• _DATASET RECORDS_
^^^^^^^^^^^^^^^^
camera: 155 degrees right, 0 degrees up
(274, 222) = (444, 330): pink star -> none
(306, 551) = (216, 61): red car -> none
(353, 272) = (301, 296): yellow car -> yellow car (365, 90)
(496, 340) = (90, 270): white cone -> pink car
^^^^^^^^^^^^^^^^
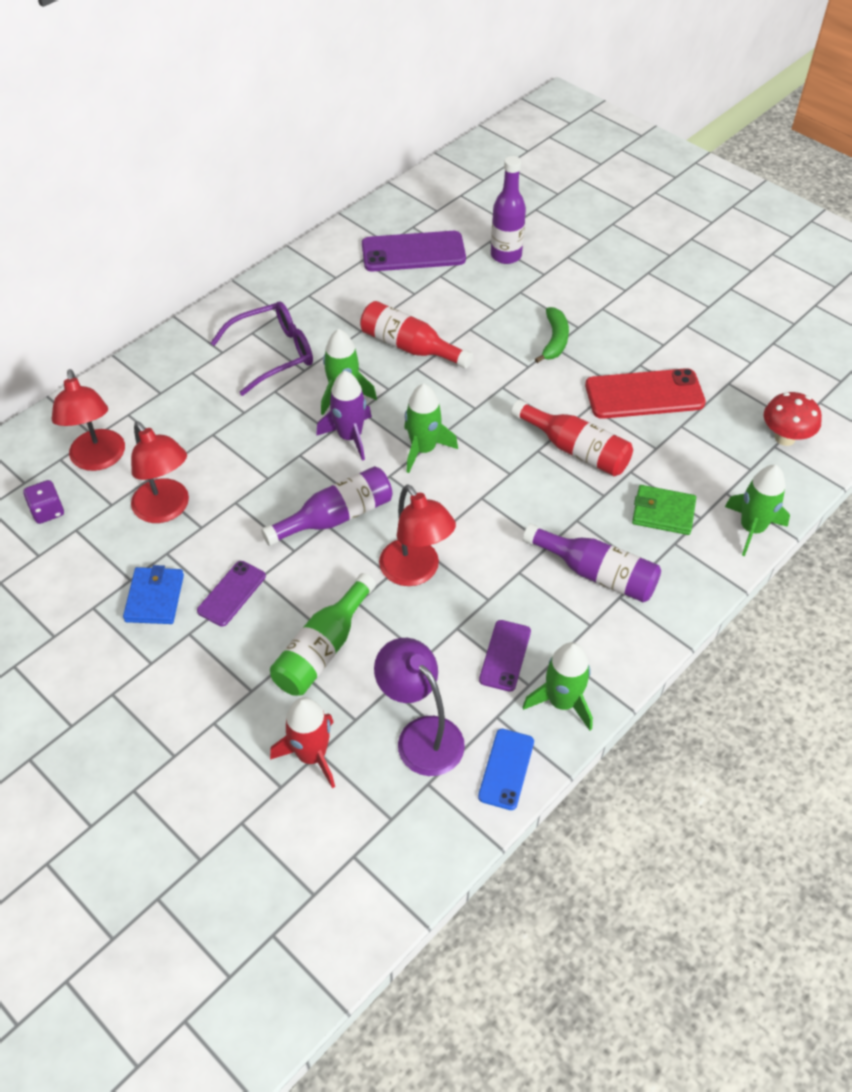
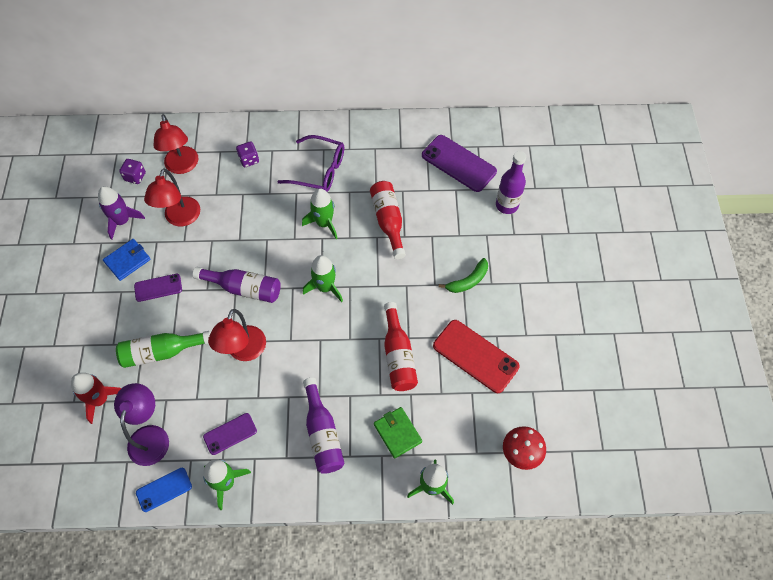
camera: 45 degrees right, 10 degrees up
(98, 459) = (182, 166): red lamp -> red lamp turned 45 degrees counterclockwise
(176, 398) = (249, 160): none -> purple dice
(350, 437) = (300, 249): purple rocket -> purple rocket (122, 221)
^^^^^^^^^^^^^^^^
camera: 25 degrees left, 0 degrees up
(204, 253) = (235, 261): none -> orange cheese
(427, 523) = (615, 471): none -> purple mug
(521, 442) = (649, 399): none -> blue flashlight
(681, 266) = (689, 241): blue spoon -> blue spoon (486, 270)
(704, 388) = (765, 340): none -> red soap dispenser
^^^^^^^^^^^^^^^^
• _GOAL OF THE EXERCISE_
Only one stretch of the data above is needed. Restate it word for word, from the line containing "(176, 398) = (249, 160): none -> purple dice" through the line containing "(350, 437) = (300, 249): purple", both ends included.

• _ANSWER TO THIS TASK_
(176, 398) = (249, 160): none -> purple dice
(350, 437) = (300, 249): purple rocket -> purple rocket (122, 221)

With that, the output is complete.